[Data supplied Boundary: Start]
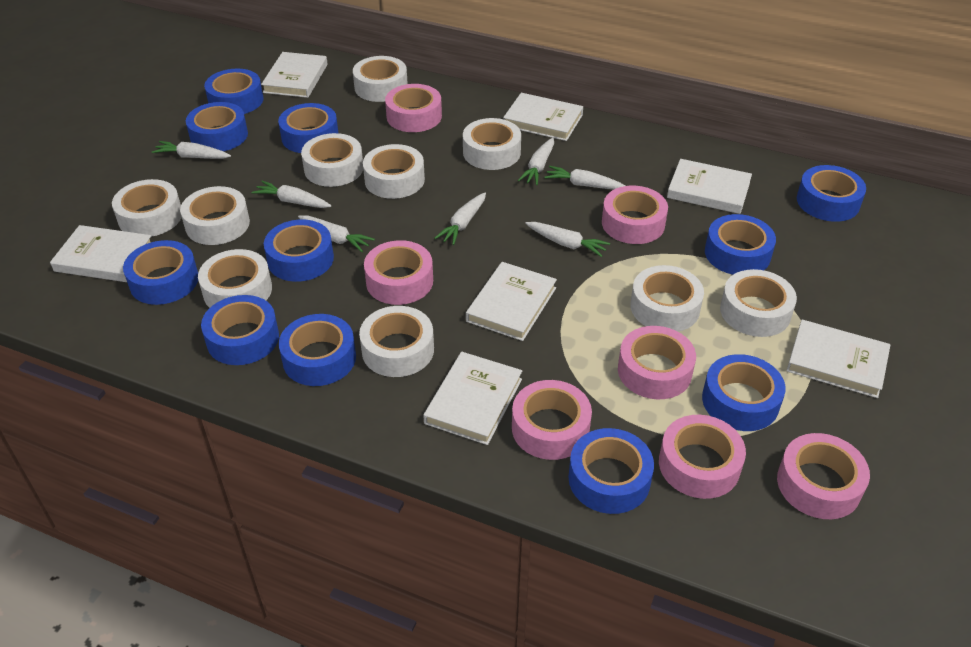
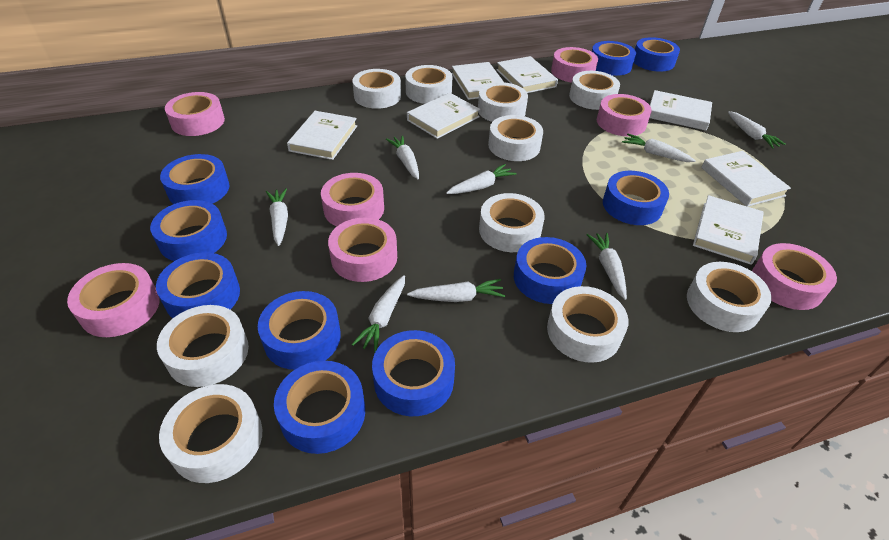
blue tape: 11 -> 10
white carrot: 7 -> 8

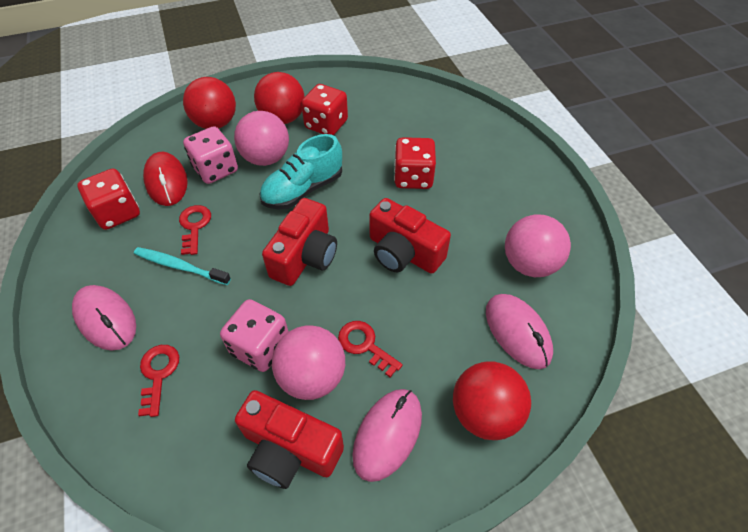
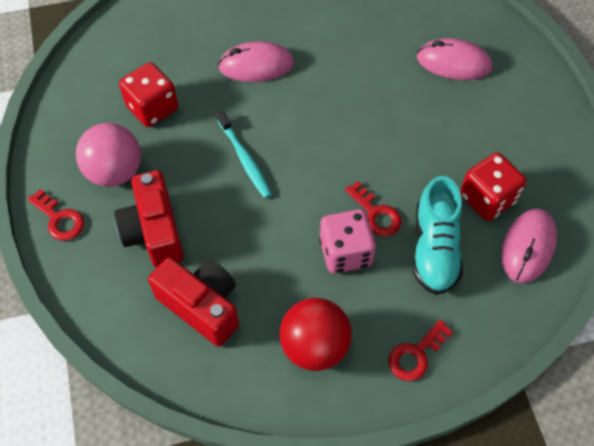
pink ball: 3 -> 1
pink dice: 2 -> 1
red ball: 3 -> 1
red camera: 3 -> 2
red dice: 3 -> 2
red mouse: 1 -> 0

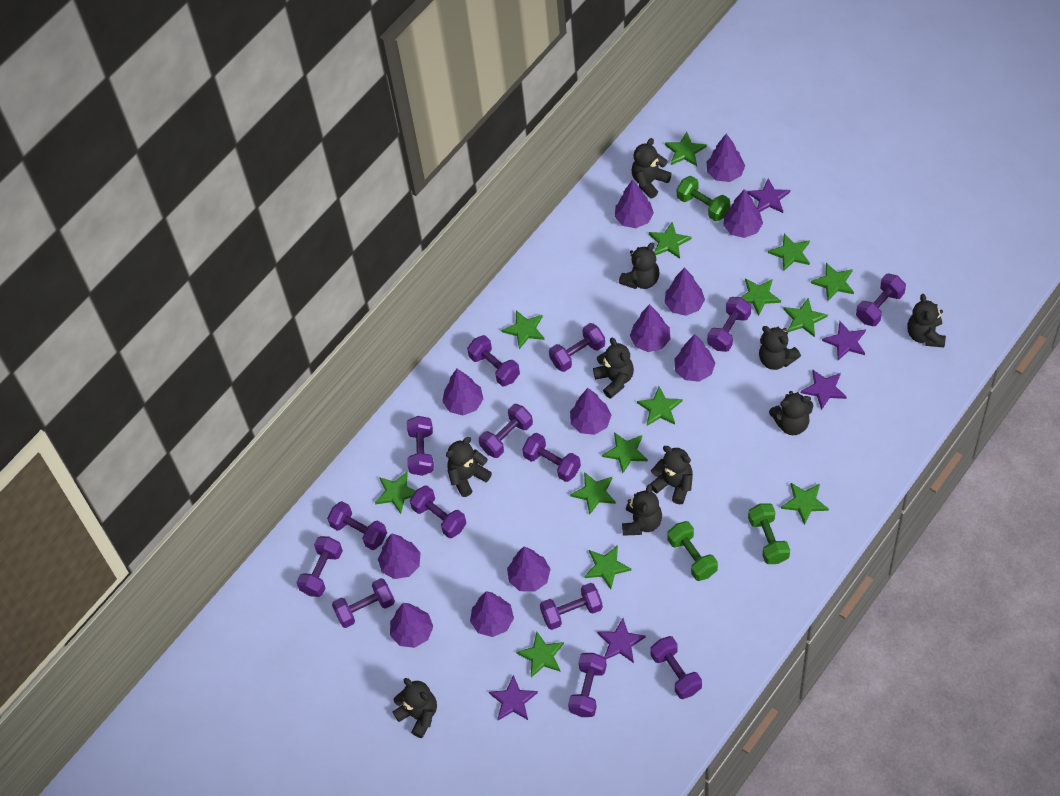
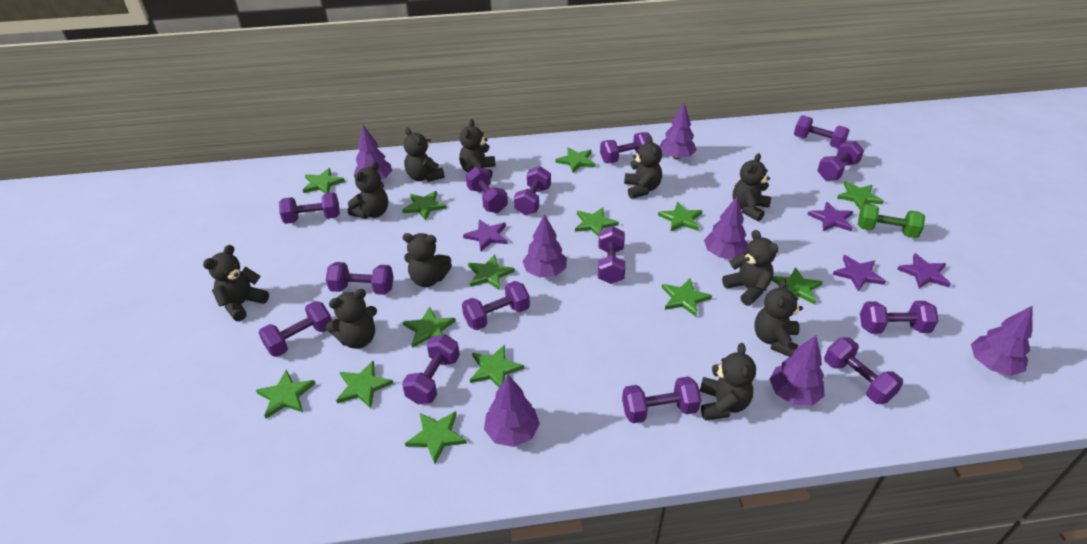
black teddy bear: 10 -> 11
green dumbbell: 3 -> 1
purple star: 5 -> 4
purple tree: 12 -> 7

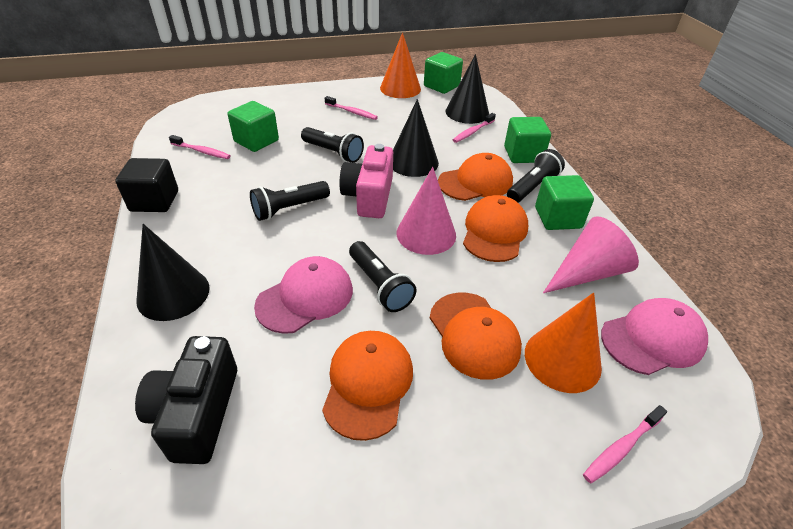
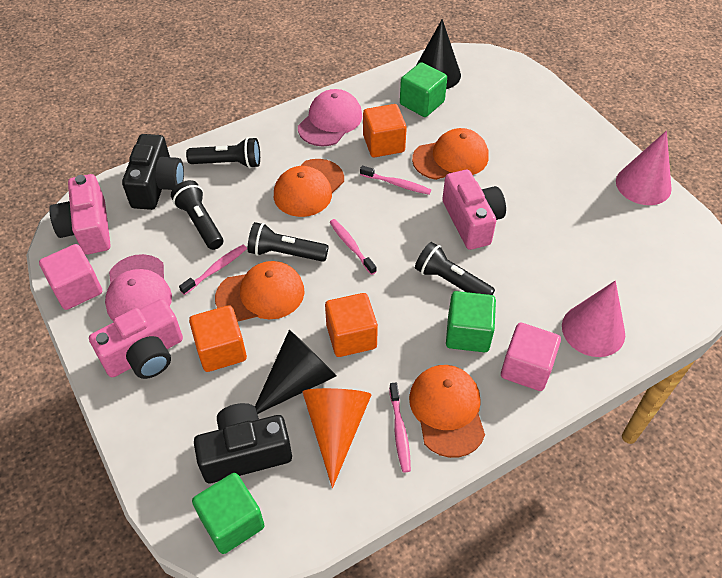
black camera: 1 -> 2
black cone: 3 -> 2
black cube: 1 -> 0
green cube: 4 -> 3
orange cone: 2 -> 1
orange cube: 0 -> 3
pink camera: 1 -> 3
pink cube: 0 -> 2

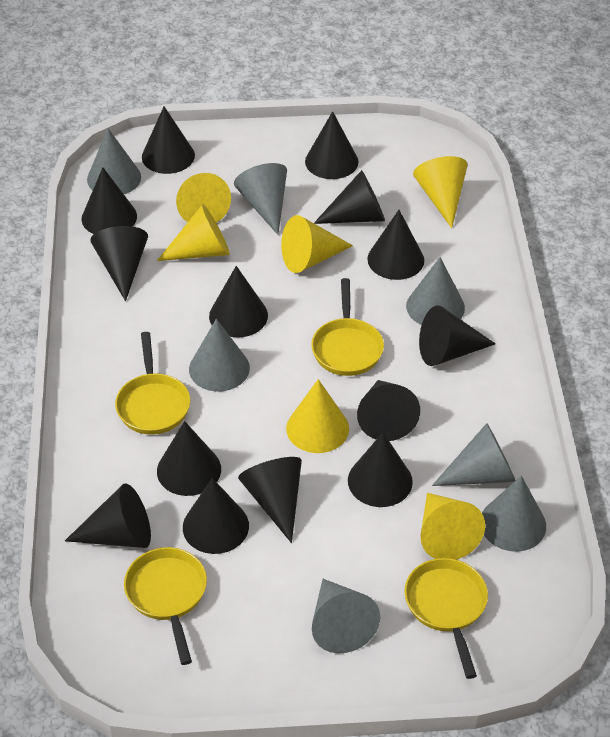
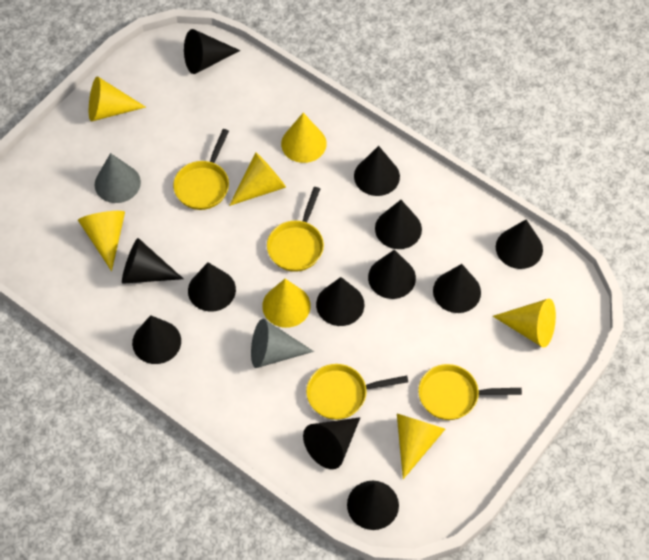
black cone: 14 -> 12
grey cone: 7 -> 2
yellow cone: 6 -> 7

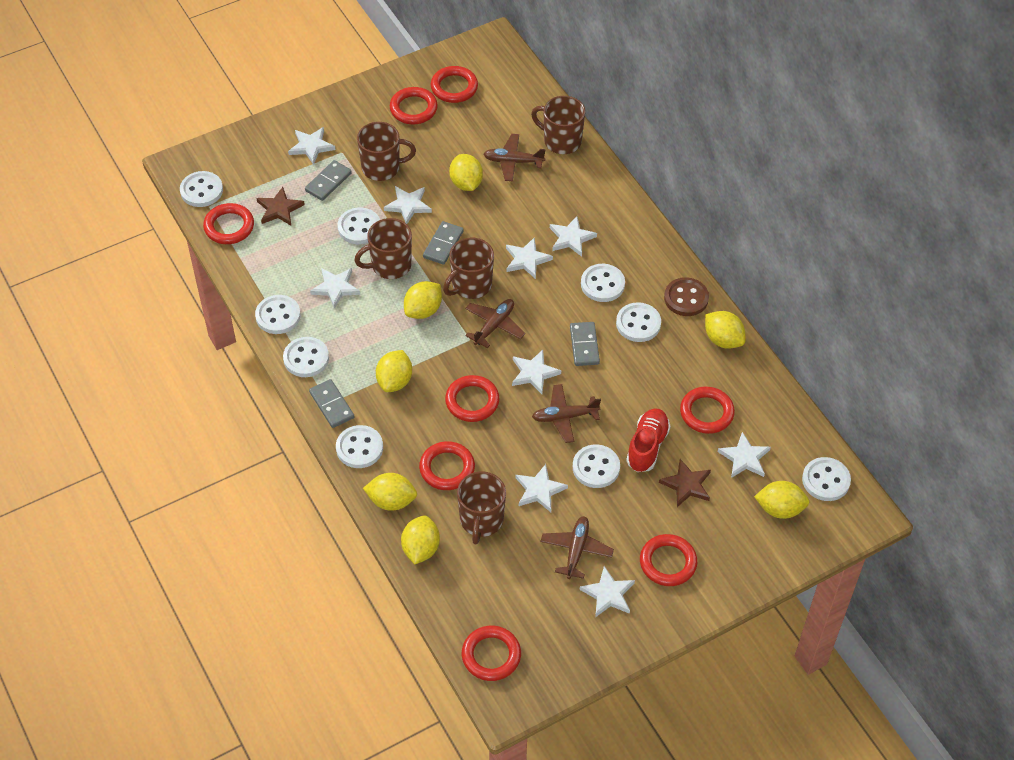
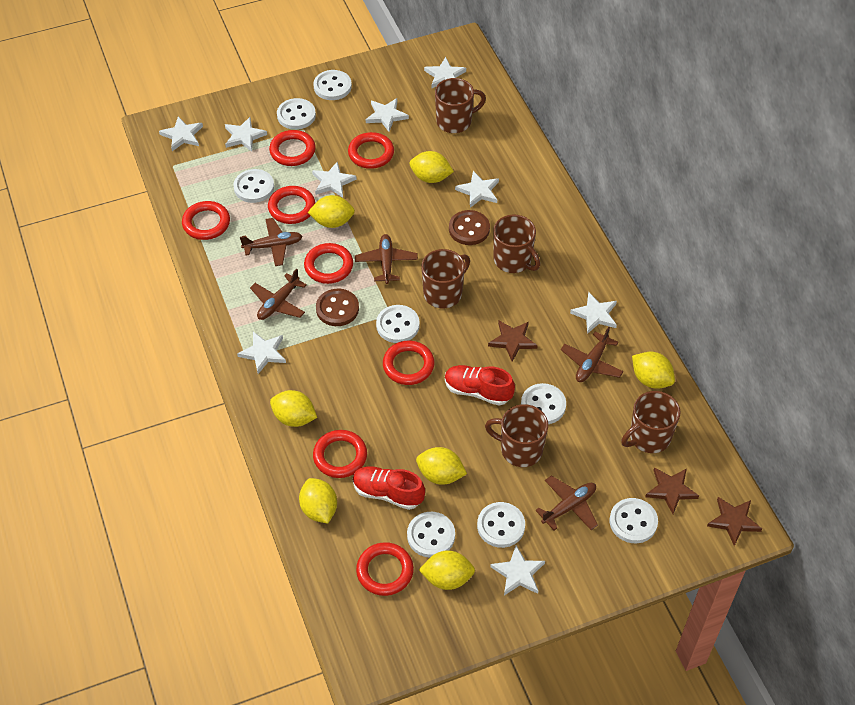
brown button: 1 -> 2
brown plane: 4 -> 5
brown star: 2 -> 3
grey domino: 4 -> 0
red shoe: 1 -> 2
white button: 9 -> 8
[Data supplied Boundary: End]
Exercise → The output consists of exactly the lines from the one containing "red mouse: 1 -> 0" through the last line of the listing, both included, with no pictures.

Task answer →
red mouse: 1 -> 0

black teddy bear: 10 -> 11
green dumbbell: 3 -> 1
purple star: 5 -> 4
purple tree: 12 -> 7

black camera: 1 -> 2
black cone: 3 -> 2
black cube: 1 -> 0
green cube: 4 -> 3
orange cone: 2 -> 1
orange cube: 0 -> 3
pink camera: 1 -> 3
pink cube: 0 -> 2

black cone: 14 -> 12
grey cone: 7 -> 2
yellow cone: 6 -> 7

brown button: 1 -> 2
brown plane: 4 -> 5
brown star: 2 -> 3
grey domino: 4 -> 0
red shoe: 1 -> 2
white button: 9 -> 8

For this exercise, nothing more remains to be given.